[Image change detection data]
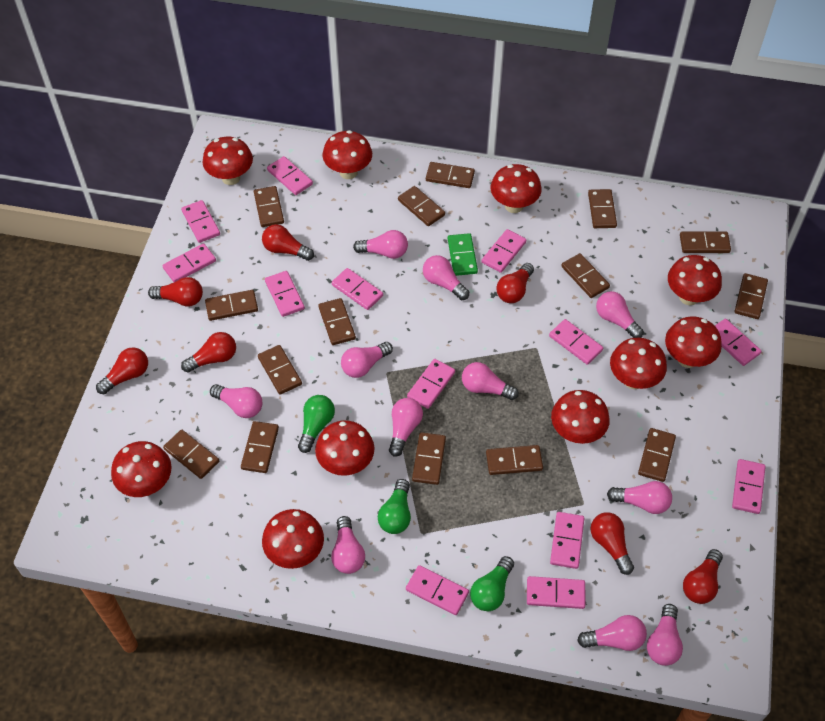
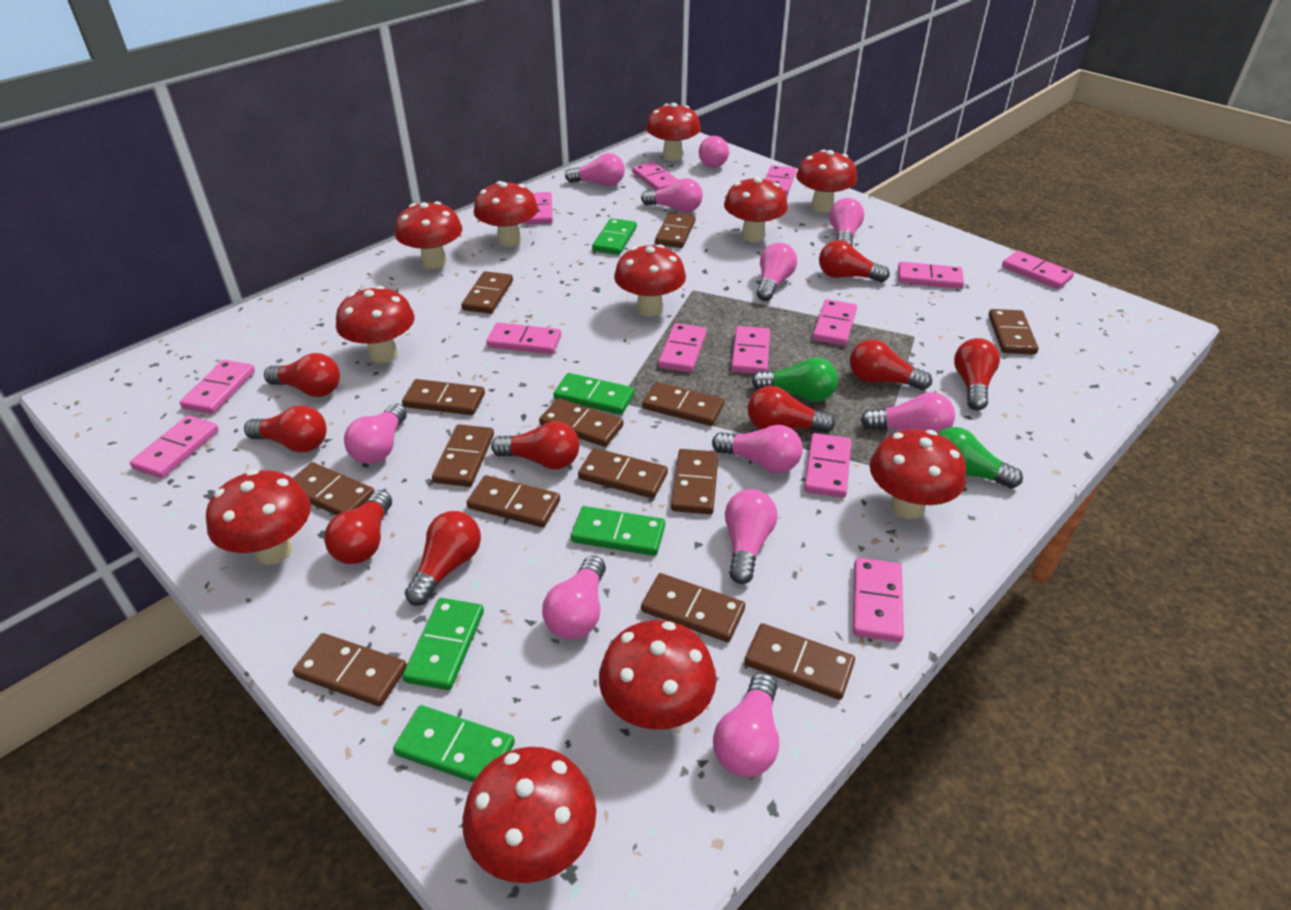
brown domino: 15 -> 14
green domino: 1 -> 5
green light bulb: 3 -> 2
red light bulb: 7 -> 9
red mushroom: 10 -> 11

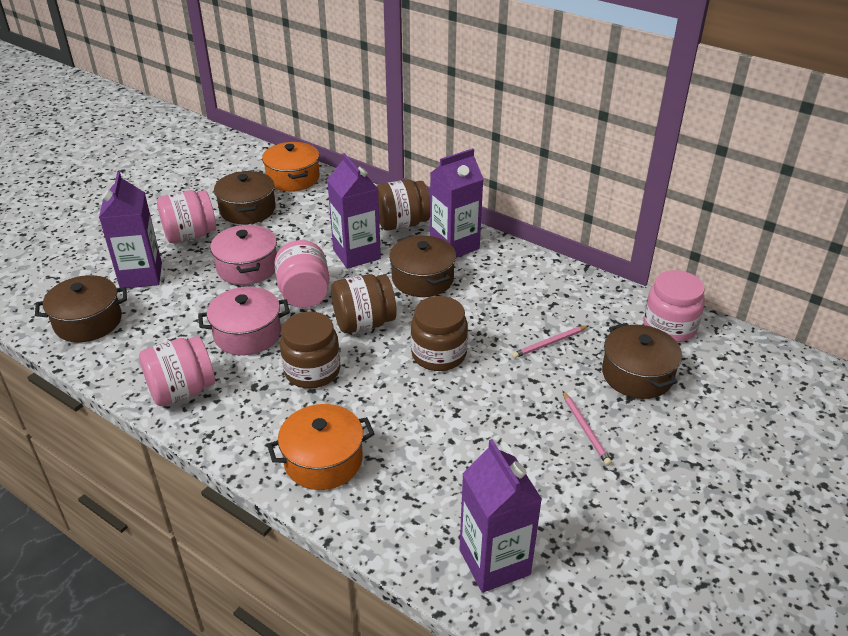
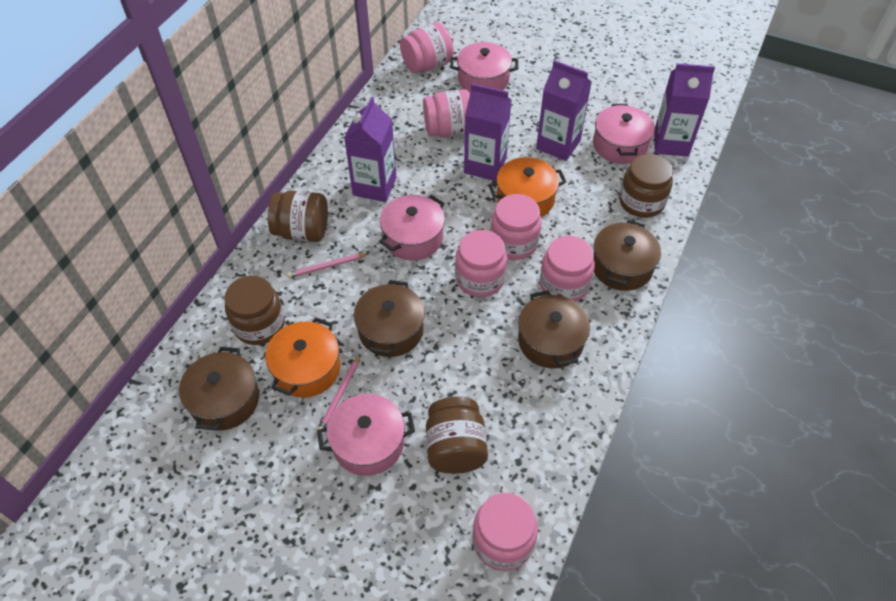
pink jar: 4 -> 6
pink pot: 2 -> 4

### Task goal
Apart from its pictures, the data is to be repeated exactly.

### Solution below
brown domino: 15 -> 14
green domino: 1 -> 5
green light bulb: 3 -> 2
red light bulb: 7 -> 9
red mushroom: 10 -> 11

pink jar: 4 -> 6
pink pot: 2 -> 4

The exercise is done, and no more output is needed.